_Your assignment_:
A picture-free, exact transcript of the entries below is required.

[Detected change data]
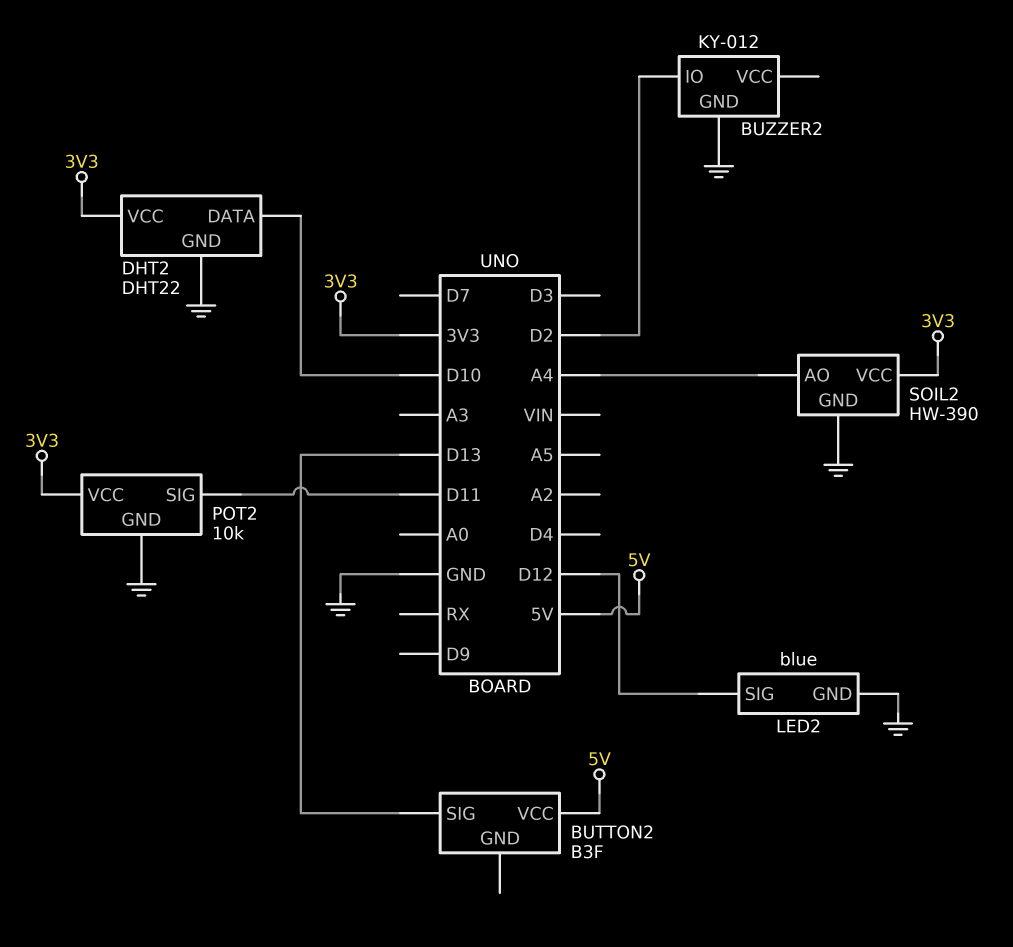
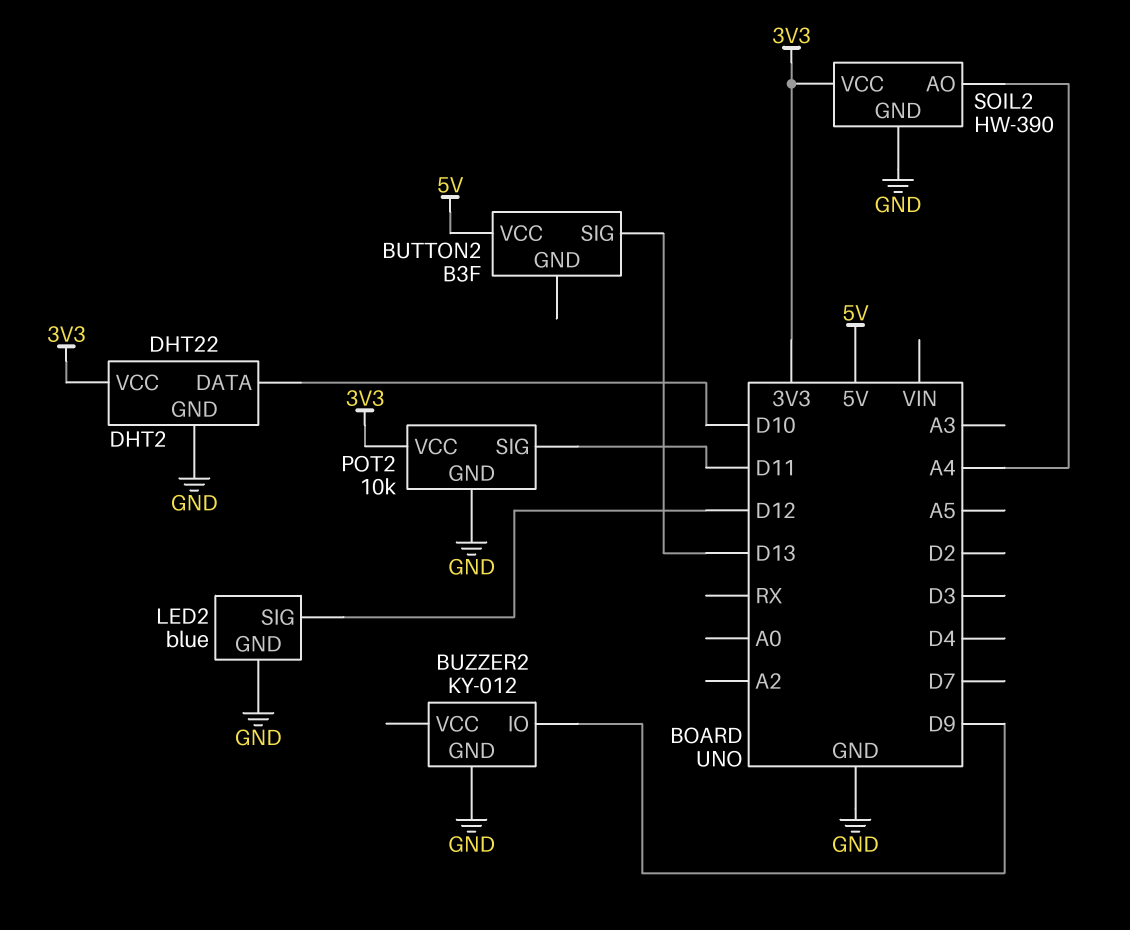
BUZZER2 pin IO: D2 -> D9

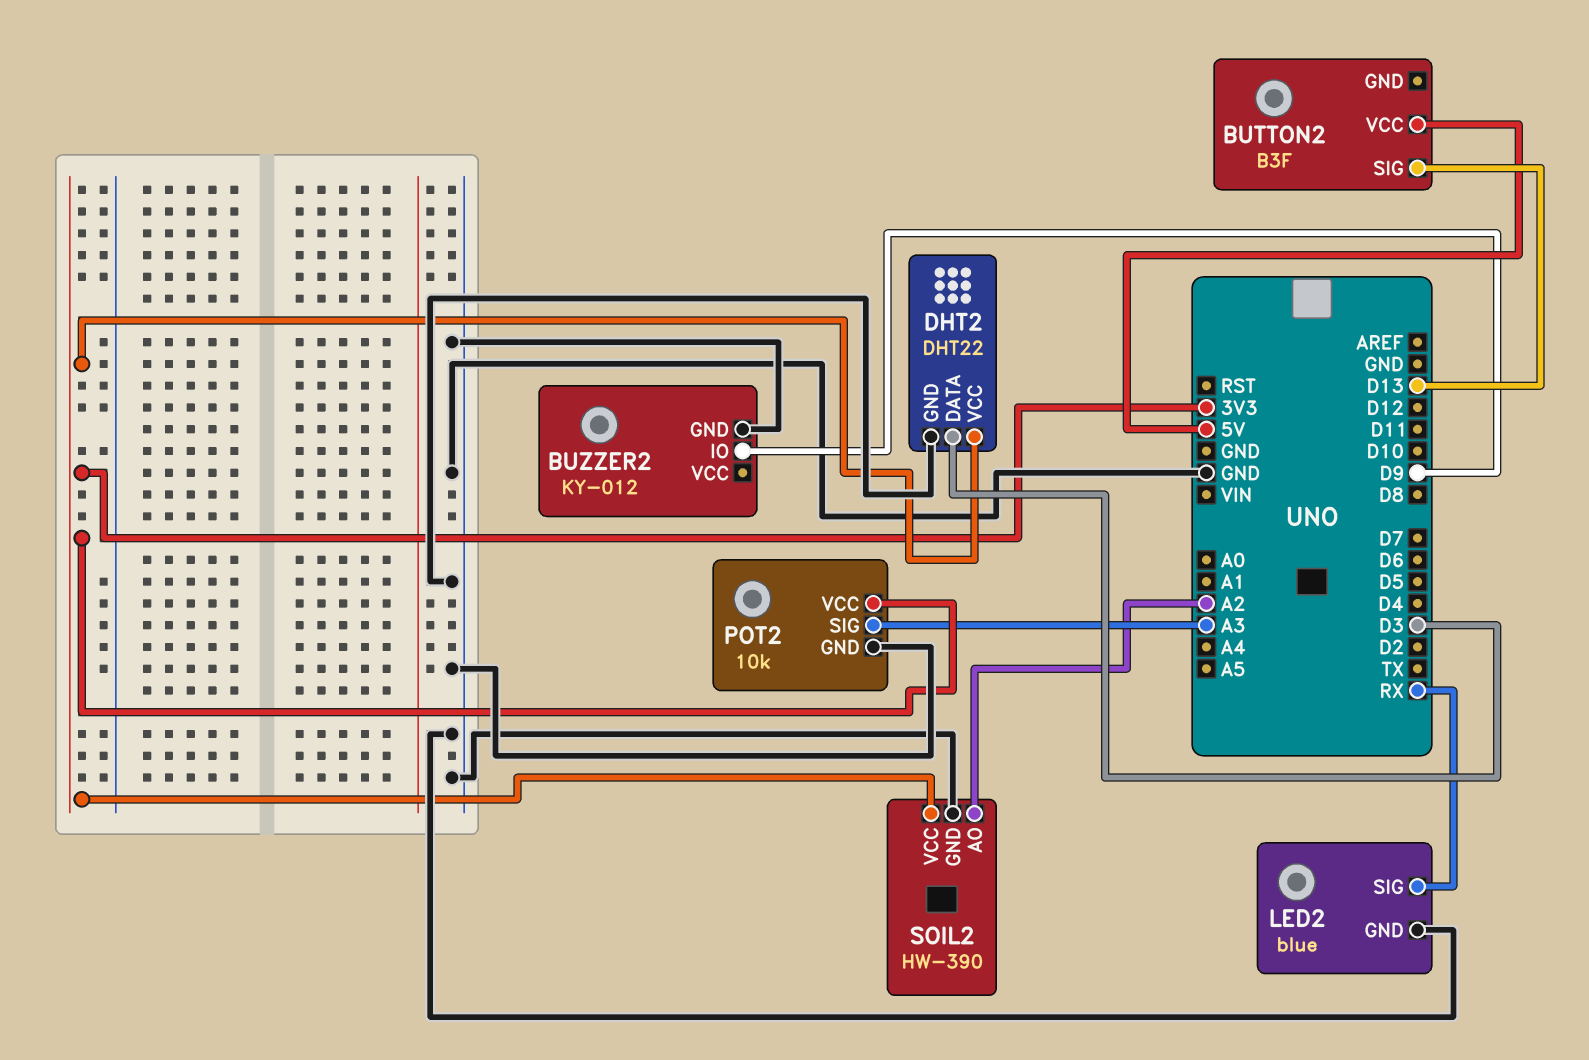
DHT2 pin DATA: D10 -> D3
LED2 pin SIG: D12 -> RX
POT2 pin SIG: D11 -> A3
SOIL2 pin AO: A4 -> A2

_Your solution_:
BUZZER2 pin IO: D2 -> D9

DHT2 pin DATA: D10 -> D3
LED2 pin SIG: D12 -> RX
POT2 pin SIG: D11 -> A3
SOIL2 pin AO: A4 -> A2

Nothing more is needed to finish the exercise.